> _Try it_
Every line below must be given again exactly.

[Provided records — start]

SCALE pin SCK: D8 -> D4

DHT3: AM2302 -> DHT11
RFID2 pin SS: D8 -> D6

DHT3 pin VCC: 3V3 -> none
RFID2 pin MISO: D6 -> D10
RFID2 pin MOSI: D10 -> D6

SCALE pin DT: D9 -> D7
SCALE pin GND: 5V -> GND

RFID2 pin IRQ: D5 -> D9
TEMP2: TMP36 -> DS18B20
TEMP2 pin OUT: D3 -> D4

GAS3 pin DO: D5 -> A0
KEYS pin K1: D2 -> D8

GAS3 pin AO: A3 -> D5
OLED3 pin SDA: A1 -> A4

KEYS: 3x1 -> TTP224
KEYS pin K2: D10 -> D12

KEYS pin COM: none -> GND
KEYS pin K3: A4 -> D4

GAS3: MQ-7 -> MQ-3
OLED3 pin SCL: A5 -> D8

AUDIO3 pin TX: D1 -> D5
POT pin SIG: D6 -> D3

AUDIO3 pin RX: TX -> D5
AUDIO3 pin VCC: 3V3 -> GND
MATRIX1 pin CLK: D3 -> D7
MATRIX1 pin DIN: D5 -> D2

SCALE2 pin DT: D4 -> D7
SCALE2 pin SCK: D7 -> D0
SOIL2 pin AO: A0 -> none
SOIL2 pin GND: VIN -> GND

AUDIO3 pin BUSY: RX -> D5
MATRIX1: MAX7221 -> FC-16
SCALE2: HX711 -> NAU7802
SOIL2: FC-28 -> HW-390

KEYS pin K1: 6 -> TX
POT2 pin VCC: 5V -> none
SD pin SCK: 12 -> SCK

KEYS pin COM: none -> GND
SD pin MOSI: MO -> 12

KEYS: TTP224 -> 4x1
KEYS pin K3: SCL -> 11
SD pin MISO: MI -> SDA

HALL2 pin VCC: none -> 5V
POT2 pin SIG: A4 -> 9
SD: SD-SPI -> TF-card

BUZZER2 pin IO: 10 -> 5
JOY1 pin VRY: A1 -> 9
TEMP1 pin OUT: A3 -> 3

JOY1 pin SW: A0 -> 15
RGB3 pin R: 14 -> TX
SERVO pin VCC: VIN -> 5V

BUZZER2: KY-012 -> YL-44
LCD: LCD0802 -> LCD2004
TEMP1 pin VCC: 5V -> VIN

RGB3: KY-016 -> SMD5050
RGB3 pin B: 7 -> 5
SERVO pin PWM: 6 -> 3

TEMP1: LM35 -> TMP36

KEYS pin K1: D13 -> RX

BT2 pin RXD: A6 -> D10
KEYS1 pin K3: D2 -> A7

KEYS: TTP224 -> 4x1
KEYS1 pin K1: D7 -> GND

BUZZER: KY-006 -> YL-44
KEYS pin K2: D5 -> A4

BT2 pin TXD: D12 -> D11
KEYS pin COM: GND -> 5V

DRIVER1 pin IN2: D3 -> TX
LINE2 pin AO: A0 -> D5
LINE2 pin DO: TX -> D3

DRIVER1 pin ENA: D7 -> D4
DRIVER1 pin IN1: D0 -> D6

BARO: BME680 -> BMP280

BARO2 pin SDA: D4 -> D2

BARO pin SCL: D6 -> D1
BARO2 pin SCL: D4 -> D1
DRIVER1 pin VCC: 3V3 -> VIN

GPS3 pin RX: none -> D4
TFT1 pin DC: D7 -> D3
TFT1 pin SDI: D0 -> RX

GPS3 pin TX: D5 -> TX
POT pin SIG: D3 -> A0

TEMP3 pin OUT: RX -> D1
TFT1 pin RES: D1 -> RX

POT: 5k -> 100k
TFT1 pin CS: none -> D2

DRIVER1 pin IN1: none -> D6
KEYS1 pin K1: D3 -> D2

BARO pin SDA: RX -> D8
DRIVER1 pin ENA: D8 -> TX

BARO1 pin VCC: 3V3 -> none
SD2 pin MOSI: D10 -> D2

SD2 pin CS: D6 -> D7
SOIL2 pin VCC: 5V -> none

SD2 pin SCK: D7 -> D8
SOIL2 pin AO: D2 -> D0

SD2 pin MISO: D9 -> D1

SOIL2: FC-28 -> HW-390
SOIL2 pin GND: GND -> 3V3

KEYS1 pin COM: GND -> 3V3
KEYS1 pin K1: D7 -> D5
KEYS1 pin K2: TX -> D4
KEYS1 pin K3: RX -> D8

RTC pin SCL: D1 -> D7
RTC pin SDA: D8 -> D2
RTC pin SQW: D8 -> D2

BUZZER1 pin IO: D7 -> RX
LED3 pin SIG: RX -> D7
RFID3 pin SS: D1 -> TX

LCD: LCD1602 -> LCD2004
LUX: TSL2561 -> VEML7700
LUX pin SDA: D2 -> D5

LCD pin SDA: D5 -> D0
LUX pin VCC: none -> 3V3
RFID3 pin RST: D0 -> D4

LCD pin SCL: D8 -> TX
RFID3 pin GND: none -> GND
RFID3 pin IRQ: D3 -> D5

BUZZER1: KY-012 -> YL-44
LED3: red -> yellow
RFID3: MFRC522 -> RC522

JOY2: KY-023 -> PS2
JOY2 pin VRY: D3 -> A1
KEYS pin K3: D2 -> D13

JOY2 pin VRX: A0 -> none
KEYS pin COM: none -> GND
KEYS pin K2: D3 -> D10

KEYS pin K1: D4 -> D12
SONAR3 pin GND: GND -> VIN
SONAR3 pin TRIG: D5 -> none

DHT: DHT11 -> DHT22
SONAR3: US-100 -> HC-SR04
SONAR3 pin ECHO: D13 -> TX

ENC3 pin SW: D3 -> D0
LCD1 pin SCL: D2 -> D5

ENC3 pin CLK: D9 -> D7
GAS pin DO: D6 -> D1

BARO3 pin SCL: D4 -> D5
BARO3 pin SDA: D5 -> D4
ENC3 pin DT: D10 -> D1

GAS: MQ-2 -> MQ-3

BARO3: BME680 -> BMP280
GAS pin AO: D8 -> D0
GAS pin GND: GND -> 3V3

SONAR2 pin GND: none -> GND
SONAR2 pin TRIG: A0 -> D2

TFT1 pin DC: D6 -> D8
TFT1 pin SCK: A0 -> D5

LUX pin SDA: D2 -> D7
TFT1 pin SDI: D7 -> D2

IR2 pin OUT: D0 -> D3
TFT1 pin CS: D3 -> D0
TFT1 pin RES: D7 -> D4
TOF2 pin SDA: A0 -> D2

[Provided records — finish]

> _Solution to this task_
SCALE pin SCK: D8 -> D4

DHT3: AM2302 -> DHT11
RFID2 pin SS: D8 -> D6

DHT3 pin VCC: 3V3 -> none
RFID2 pin MISO: D6 -> D10
RFID2 pin MOSI: D10 -> D6

SCALE pin DT: D9 -> D7
SCALE pin GND: 5V -> GND

RFID2 pin IRQ: D5 -> D9
TEMP2: TMP36 -> DS18B20
TEMP2 pin OUT: D3 -> D4

GAS3 pin DO: D5 -> A0
KEYS pin K1: D2 -> D8

GAS3 pin AO: A3 -> D5
OLED3 pin SDA: A1 -> A4

KEYS: 3x1 -> TTP224
KEYS pin K2: D10 -> D12

KEYS pin COM: none -> GND
KEYS pin K3: A4 -> D4

GAS3: MQ-7 -> MQ-3
OLED3 pin SCL: A5 -> D8

AUDIO3 pin TX: D1 -> D5
POT pin SIG: D6 -> D3

AUDIO3 pin RX: TX -> D5
AUDIO3 pin VCC: 3V3 -> GND
MATRIX1 pin CLK: D3 -> D7
MATRIX1 pin DIN: D5 -> D2

SCALE2 pin DT: D4 -> D7
SCALE2 pin SCK: D7 -> D0
SOIL2 pin AO: A0 -> none
SOIL2 pin GND: VIN -> GND

AUDIO3 pin BUSY: RX -> D5
MATRIX1: MAX7221 -> FC-16
SCALE2: HX711 -> NAU7802
SOIL2: FC-28 -> HW-390

KEYS pin K1: 6 -> TX
POT2 pin VCC: 5V -> none
SD pin SCK: 12 -> SCK

KEYS pin COM: none -> GND
SD pin MOSI: MO -> 12

KEYS: TTP224 -> 4x1
KEYS pin K3: SCL -> 11
SD pin MISO: MI -> SDA

HALL2 pin VCC: none -> 5V
POT2 pin SIG: A4 -> 9
SD: SD-SPI -> TF-card

BUZZER2 pin IO: 10 -> 5
JOY1 pin VRY: A1 -> 9
TEMP1 pin OUT: A3 -> 3

JOY1 pin SW: A0 -> 15
RGB3 pin R: 14 -> TX
SERVO pin VCC: VIN -> 5V

BUZZER2: KY-012 -> YL-44
LCD: LCD0802 -> LCD2004
TEMP1 pin VCC: 5V -> VIN

RGB3: KY-016 -> SMD5050
RGB3 pin B: 7 -> 5
SERVO pin PWM: 6 -> 3

TEMP1: LM35 -> TMP36

KEYS pin K1: D13 -> RX

BT2 pin RXD: A6 -> D10
KEYS1 pin K3: D2 -> A7

KEYS: TTP224 -> 4x1
KEYS1 pin K1: D7 -> GND

BUZZER: KY-006 -> YL-44
KEYS pin K2: D5 -> A4

BT2 pin TXD: D12 -> D11
KEYS pin COM: GND -> 5V

DRIVER1 pin IN2: D3 -> TX
LINE2 pin AO: A0 -> D5
LINE2 pin DO: TX -> D3

DRIVER1 pin ENA: D7 -> D4
DRIVER1 pin IN1: D0 -> D6

BARO: BME680 -> BMP280

BARO2 pin SDA: D4 -> D2

BARO pin SCL: D6 -> D1
BARO2 pin SCL: D4 -> D1
DRIVER1 pin VCC: 3V3 -> VIN

GPS3 pin RX: none -> D4
TFT1 pin DC: D7 -> D3
TFT1 pin SDI: D0 -> RX

GPS3 pin TX: D5 -> TX
POT pin SIG: D3 -> A0

TEMP3 pin OUT: RX -> D1
TFT1 pin RES: D1 -> RX

POT: 5k -> 100k
TFT1 pin CS: none -> D2

DRIVER1 pin IN1: none -> D6
KEYS1 pin K1: D3 -> D2

BARO pin SDA: RX -> D8
DRIVER1 pin ENA: D8 -> TX

BARO1 pin VCC: 3V3 -> none
SD2 pin MOSI: D10 -> D2

SD2 pin CS: D6 -> D7
SOIL2 pin VCC: 5V -> none

SD2 pin SCK: D7 -> D8
SOIL2 pin AO: D2 -> D0

SD2 pin MISO: D9 -> D1

SOIL2: FC-28 -> HW-390
SOIL2 pin GND: GND -> 3V3

KEYS1 pin COM: GND -> 3V3
KEYS1 pin K1: D7 -> D5
KEYS1 pin K2: TX -> D4
KEYS1 pin K3: RX -> D8

RTC pin SCL: D1 -> D7
RTC pin SDA: D8 -> D2
RTC pin SQW: D8 -> D2

BUZZER1 pin IO: D7 -> RX
LED3 pin SIG: RX -> D7
RFID3 pin SS: D1 -> TX

LCD: LCD1602 -> LCD2004
LUX: TSL2561 -> VEML7700
LUX pin SDA: D2 -> D5

LCD pin SDA: D5 -> D0
LUX pin VCC: none -> 3V3
RFID3 pin RST: D0 -> D4

LCD pin SCL: D8 -> TX
RFID3 pin GND: none -> GND
RFID3 pin IRQ: D3 -> D5

BUZZER1: KY-012 -> YL-44
LED3: red -> yellow
RFID3: MFRC522 -> RC522

JOY2: KY-023 -> PS2
JOY2 pin VRY: D3 -> A1
KEYS pin K3: D2 -> D13

JOY2 pin VRX: A0 -> none
KEYS pin COM: none -> GND
KEYS pin K2: D3 -> D10

KEYS pin K1: D4 -> D12
SONAR3 pin GND: GND -> VIN
SONAR3 pin TRIG: D5 -> none

DHT: DHT11 -> DHT22
SONAR3: US-100 -> HC-SR04
SONAR3 pin ECHO: D13 -> TX

ENC3 pin SW: D3 -> D0
LCD1 pin SCL: D2 -> D5

ENC3 pin CLK: D9 -> D7
GAS pin DO: D6 -> D1

BARO3 pin SCL: D4 -> D5
BARO3 pin SDA: D5 -> D4
ENC3 pin DT: D10 -> D1

GAS: MQ-2 -> MQ-3

BARO3: BME680 -> BMP280
GAS pin AO: D8 -> D0
GAS pin GND: GND -> 3V3

SONAR2 pin GND: none -> GND
SONAR2 pin TRIG: A0 -> D2

TFT1 pin DC: D6 -> D8
TFT1 pin SCK: A0 -> D5

LUX pin SDA: D2 -> D7
TFT1 pin SDI: D7 -> D2

IR2 pin OUT: D0 -> D3
TFT1 pin CS: D3 -> D0
TFT1 pin RES: D7 -> D4
TOF2 pin SDA: A0 -> D2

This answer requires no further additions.